Exercise aim: How many lines in the data below contain the string "numericTimeSignature"? Reply with the number alone.

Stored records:
^^^^^^^^^^^^^^^^
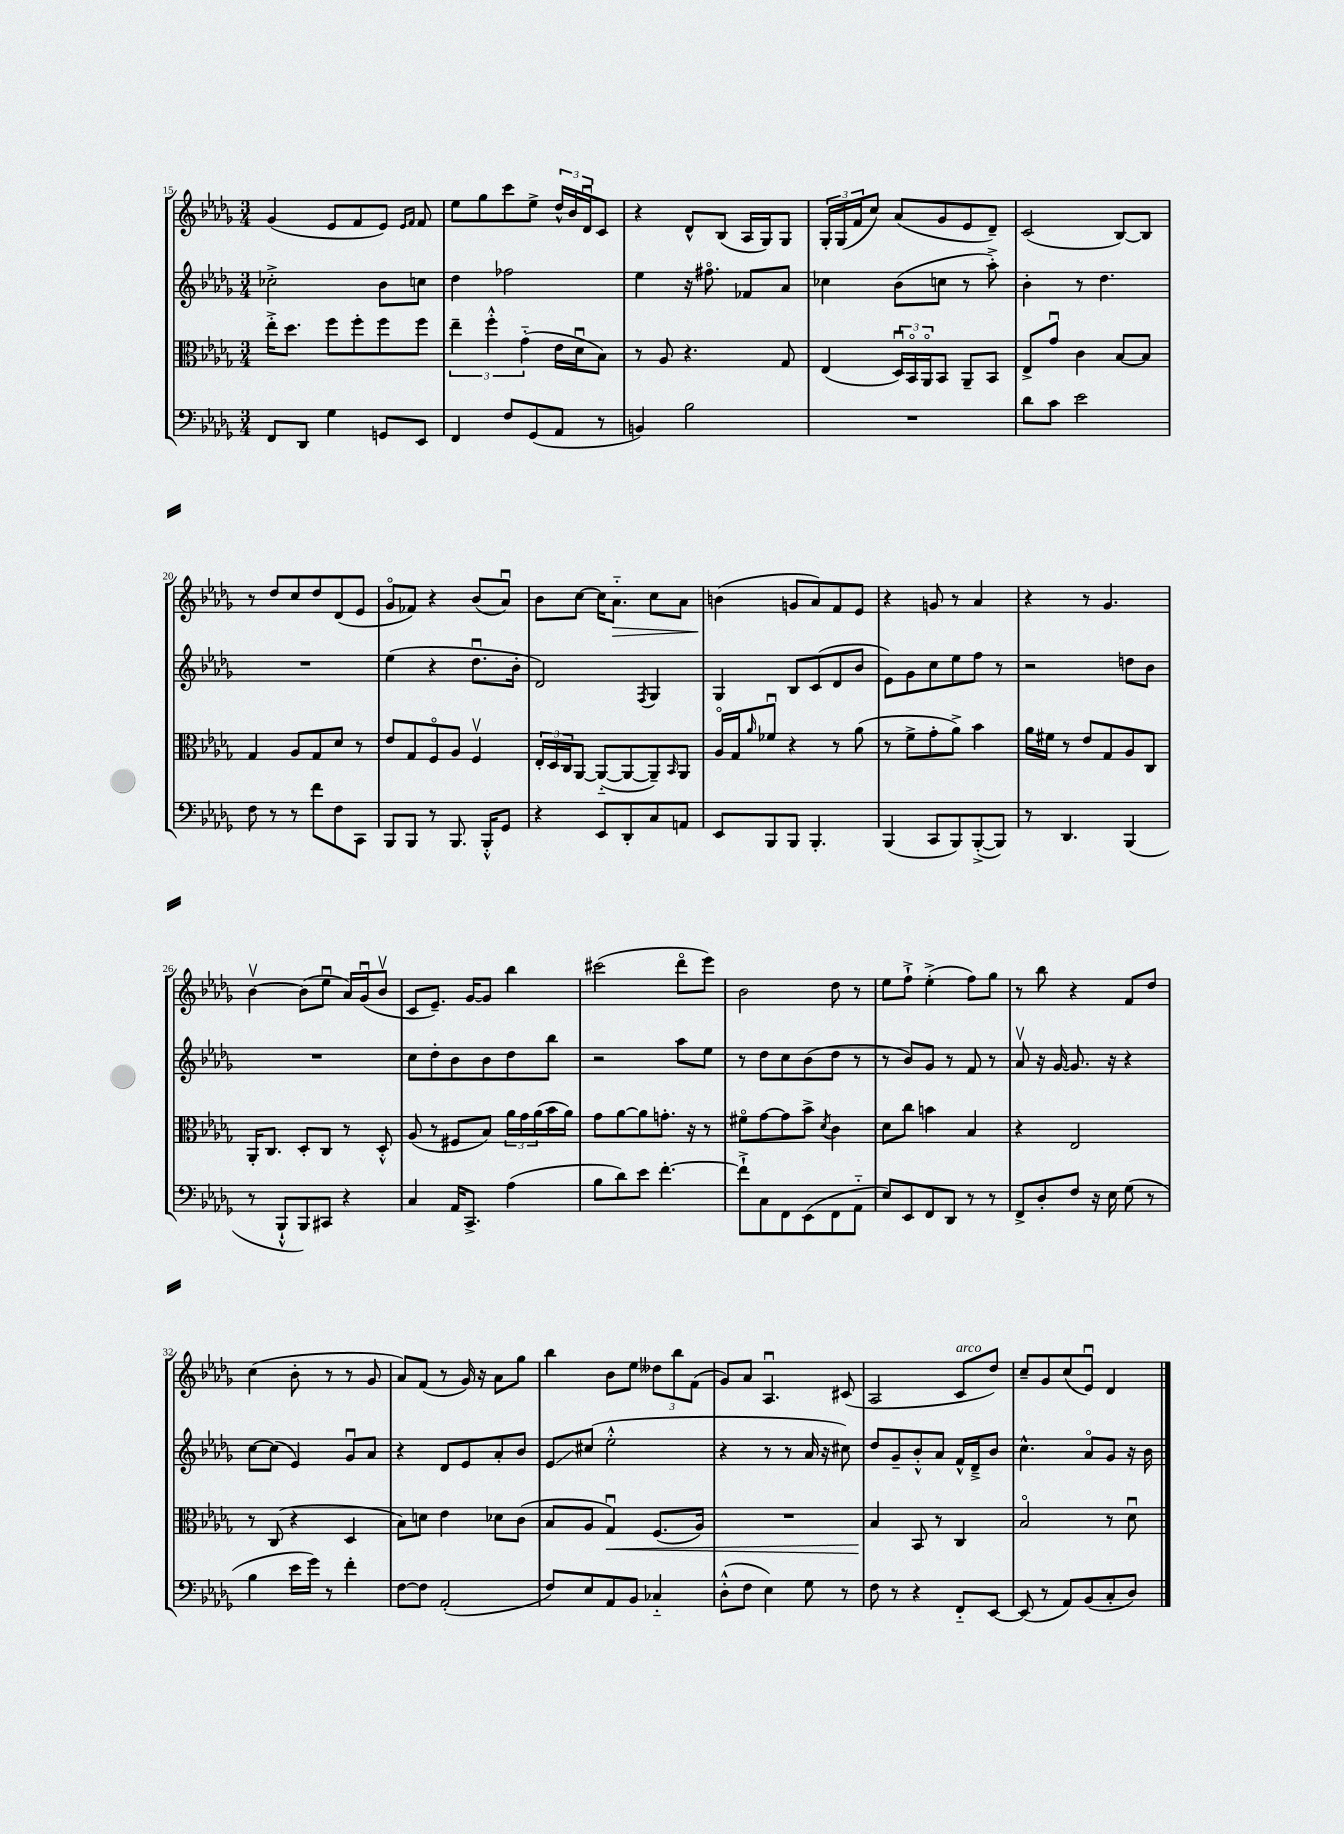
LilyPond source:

<<
\new StaffGroup <<
\new Staff = "s0" {
    \clef treble \key des \major \numericTimeSignature \time 3/4
    ges'4( ees'8 f'8 ees'8) \grace { ees'16 f'16 } f'8 |
    ees''8 ges''8 c'''8 ees''8-> \tuplet 3/2 { des''16-^ bes'16 des'16\downbow } c'8 |
    r4 des'8-^ bes8( aes16 ges16) ges8 |
    \tuplet 3/2 { ges16-. ges16( f'16 } c''8) aes'8( ges'8 ees'8 des'8--) |
    c'2( bes8~) bes8 |
    r8 des''8 c''8 des''8 des'8( ees'8 |
    ges'8\flageolet fes'8) r4 bes'8( aes'8\downbow) |
    bes'8 c''8~ c''16 aes'8.-_\> c''8 aes'8 |
    b'4\!( g'8 aes'8) f'8 ees'8 |
    r4 g'8 r8 aes'4 |
    r4 r8 ges'4. |
    bes'4~\upbow bes'8( ees''8\downbow aes'16) ges'16\downbow( bes'8\upbow |
    c'8 ees'8.--) ges'16~ ges'8 bes''4 |
    cis'''2( des'''8\flageolet ees'''8) |
    bes'2 des''8 r8 |
    ees''8 f''8-!-> ees''4-.->( f''8) ges''8 |
    r8 bes''8 r4 f'8 des''8 |
    c''4( bes'8-. r8 r8 ges'8 |
    aes'8) f'8( r8 ges'16) r16 aes'8 ges''8 |
    bes''4 bes'8 ees''8 \tuplet 3/2 { deses''8 bes''8 f'8( } |
    ges'8) aes'8 aes4.\downbow cis'8( |
    aes2 c'8^\markup { \italic "arco" } des''8) |
    c''8-- ges'8 c''8( ees'8\downbow) des'4 \bar "|." |
}
\new Staff = "s1" {
    \clef treble \key des \major \numericTimeSignature \time 3/4
    ces''2-.-> bes'8 c''8 |
    des''4 fes''2 |
    ees''4 r16 fis''8.\flageolet fes'8 aes'8 |
    ces''4 bes'8( c''8 r8 aes''8-.->) |
    bes'4-. r8 des''4. |
    R2. |
    ees''4( r4 des''8.\downbow bes'16-. |
    des'2) \acciaccatura { f8 } ges4 |
    ges4 bes8 c'8( des'8 bes'8 |
    ees'8) ges'8 c''8 ees''8 f''8 r8 |
    r2 d''8 bes'8 |
    R2. |
    c''8 des''8-. bes'8 bes'8 des''8 bes''8 |
    r2 aes''8 ees''8 |
    r8 des''8 c''8 bes'8( des''8 r8 |
    r8 bes'8) ges'8 r8 f'8 r8 |
    aes'8\upbow r16 ges'16~ ges'8. r16 r4 |
    c''8~ c''8( ees'4) ges'8\downbow aes'8 |
    r4 des'8 ees'8 aes'8-. bes'8 |
    ees'8\glissando cis''8( ees''2-.-^ |
    r4 r8 r8 aes'16 r16 cis''8) |
    des''8 ges'8-- bes'8-.-^ aes'8 f'16-^ des'16---> bes'8 |
    c''4.-^ aes'8\flageolet ges'8 r16 bes'16 \bar "|." |
}
\new Staff = "s2" {
    \clef alto \key des \major \numericTimeSignature \time 3/4
    ees''16-.-> des''8. f''8 f''8-. f''8 f''8 |
    \tuplet 3/2 { ees''4-- f''4-.-^ ges'4-_( } ees'16 des'16\downbow bes8) |
    r8 aes8 r4. ges8 |
    ees4( \tuplet 3/2 { des16\downbow) bes,16\flageolet aes,16\flageolet } bes,8 aes,8-- bes,8 |
    ees8-> ges'8\downbow c'4 bes8~ bes8 |
    ges4 aes8 ges8 des'8 r8 |
    ees'8 ges8 f8\flageolet aes8 f4\upbow |
    \tuplet 3/2 { ees16-. des16 c16 } aes,8~ aes,8~-_( aes,8~ aes,8--) \grace { bes,16 } aes,8 |
    aes16\flageolet ges16 \grace { aes'16 } fes'8\downbow r4 r8 aes'8( |
    r8 f'8-> ges'8-. aes'8->) bes'4 |
    aes'16 fis'16 r8 ees'8 ges8 aes8 c8 |
    aes,16-. c8. des8-. c8 r8 des8-.-^ |
    aes8( r8 fis8 bes8) \tuplet 3/2 { aes'16 ges'16 aes'16( } bes'16 aes'16) |
    ges'8 aes'8~ aes'8 g'8.-. r16 r8 |
    fis'8\flageolet ges'8~ ges'8 bes'8-> \acciaccatura { des'8 } c'4 |
    des'8 c''8 b'4 bes4 |
    r4 ees2 |
    r8 c8( r4 des4 |
    bes8) d'8 ees'4 des'8 c'8( |
    bes8 aes8 ges4\downbow\<) f8.( aes16) |
    R2. |
    bes4\! bes,8 r8 c4 |
    bes2\flageolet r8 des'8\downbow \bar "|." |
}
\new Staff = "s3" {
    \clef bass \key des \major \numericTimeSignature \time 3/4
    f,8 des,8 ges4 g,8 ees,8 |
    f,4 f8 ges,8( aes,8 r8 |
    b,4) bes2 |
    R2. |
    des'8 c'8 ees'2 |
    f8 r8 r8 f'8 f8 c,8 |
    bes,,8 bes,,8 r8 bes,,8. bes,,16-.-^ ges,8 |
    r4 ees,8 des,8-. c8 a,8 |
    ees,8 bes,,8 bes,,8 bes,,4.-. |
    bes,,4( c,8 bes,,8) bes,,8~-.->( bes,,8) |
    r8 des,4. bes,,4( |
    r8 bes,,8-!-^ bes,,8) cis,8 r4 |
    c4 aes,16 c,8.-> aes4( |
    bes8 des'8) ees'8 f'4.~-. |
    f'8-!-> c8 f,8 ees,8( f,8 aes,8-_ |
    ees8) ees,8 f,8 des,8 r8 r8 |
    f,8-> des8-. f8 r16 ees16 ges8( r8 |
    bes4 ees'16 ges'16) r8 f'4-. |
    f8~ f8 aes,2-.( |
    f8) ees8 aes,8 bes,8 ces4-_ |
    des8-.-^( f8 ees4) ges8 r8 |
    f8 r8 r4 f,8-_ ees,8~ |
    ees,8( r8 aes,8) bes,8( c8-. des8) \bar "|." |
}
>>
>>
\layout { \context { \Score currentBarNumber = #15 } }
^^^^^^^^^^^^^^^^
Exercise result: 4